* _Data provided_
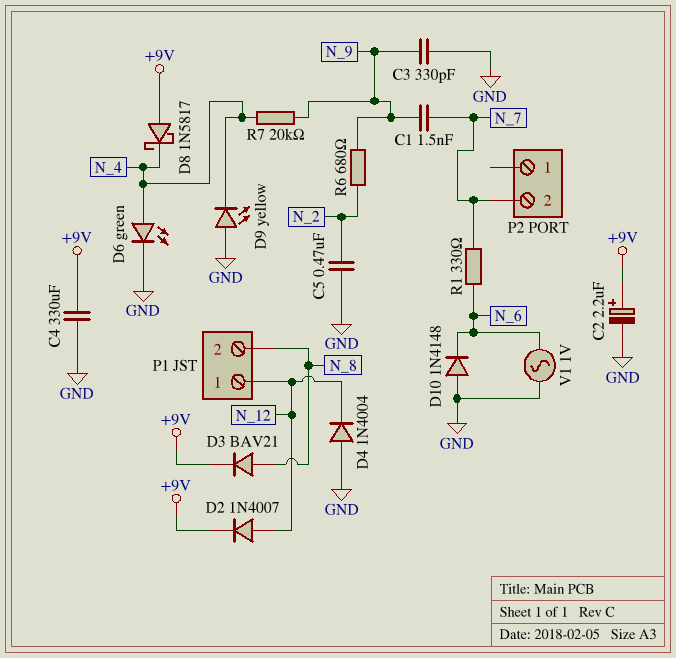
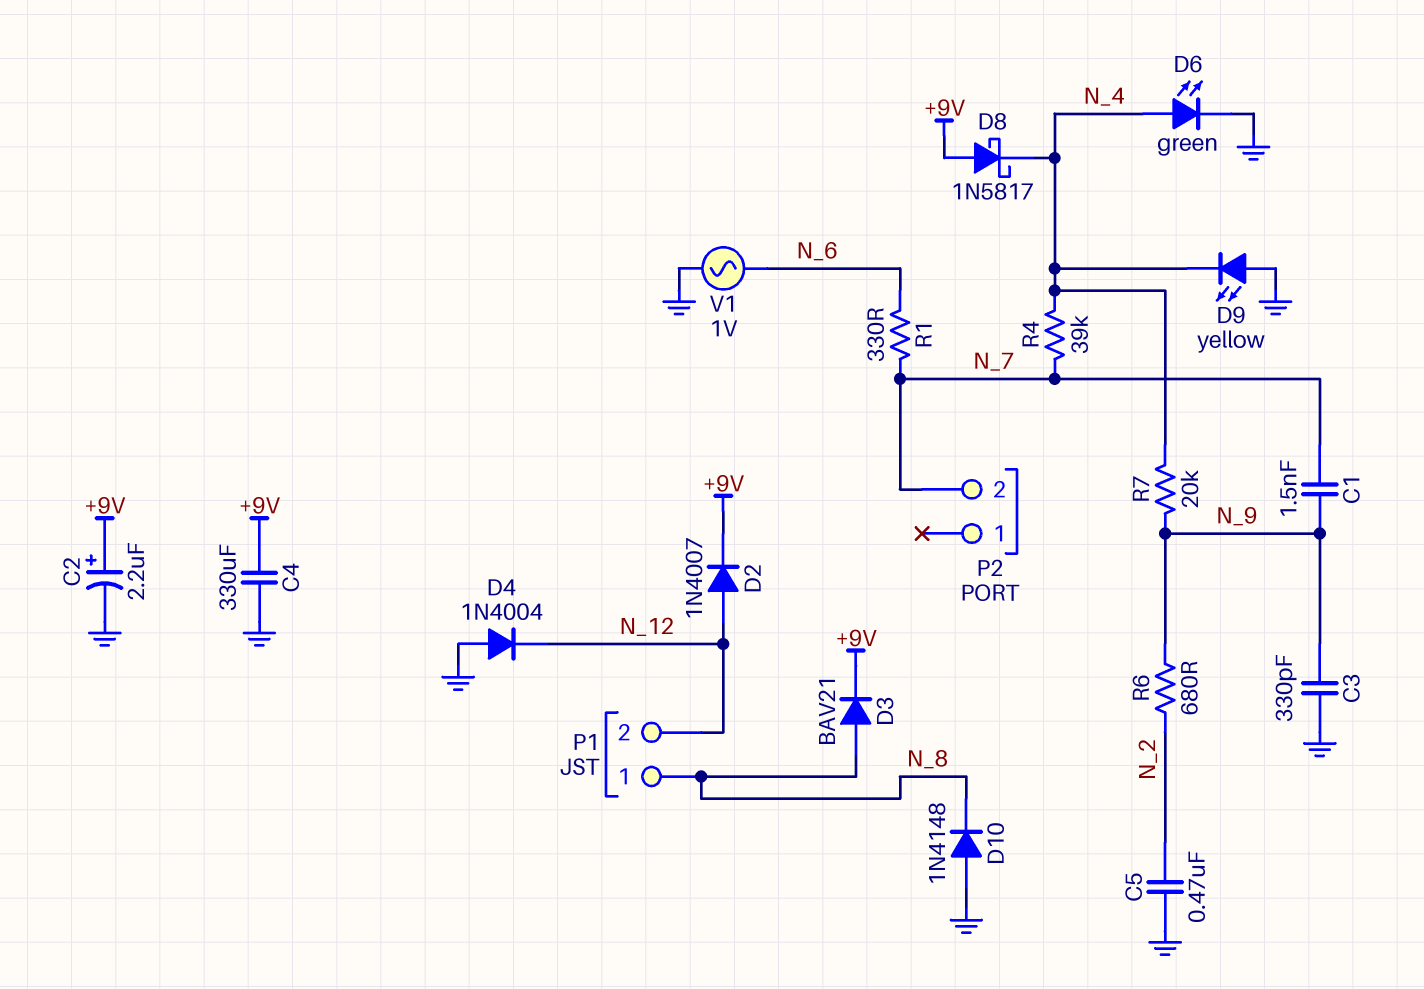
D10: diode 1N4148 (A GND, K N_6) -> diode 1N4148 (A GND, K N_8)
P1 pin 1: N_12 -> N_8
P1 pin 2: N_8 -> N_12
R4: none -> 39k (N_4, N_7)

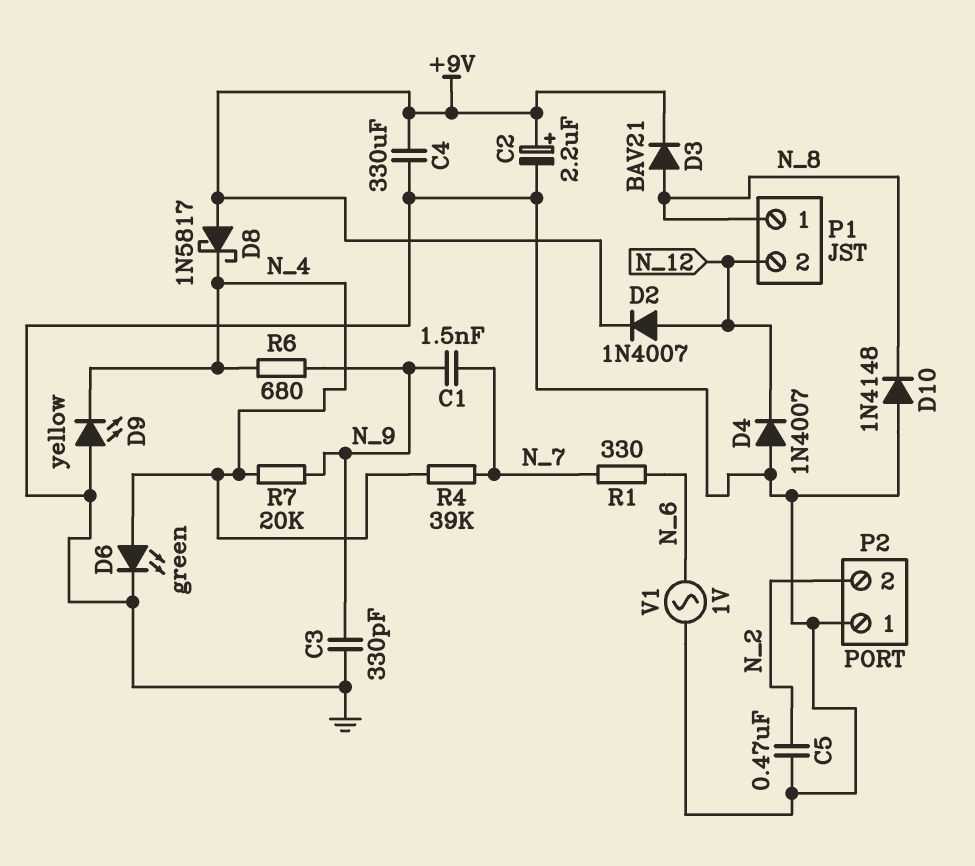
D4: diode 1N4004 (A GND, K N_12) -> diode 1N4007 (A GND, K N_12)
P2 pin 1: none -> GND
P2 pin 2: N_7 -> N_2
R6: 680 (N_2, N_9) -> 680 (N_4, N_9)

* _Work instructions_
Since the copy must hold no pictures, repeat everything else in the records exactly as written.

* _The answer_
D10: diode 1N4148 (A GND, K N_6) -> diode 1N4148 (A GND, K N_8)
P1 pin 1: N_12 -> N_8
P1 pin 2: N_8 -> N_12
R4: none -> 39k (N_4, N_7)

D4: diode 1N4004 (A GND, K N_12) -> diode 1N4007 (A GND, K N_12)
P2 pin 1: none -> GND
P2 pin 2: N_7 -> N_2
R6: 680 (N_2, N_9) -> 680 (N_4, N_9)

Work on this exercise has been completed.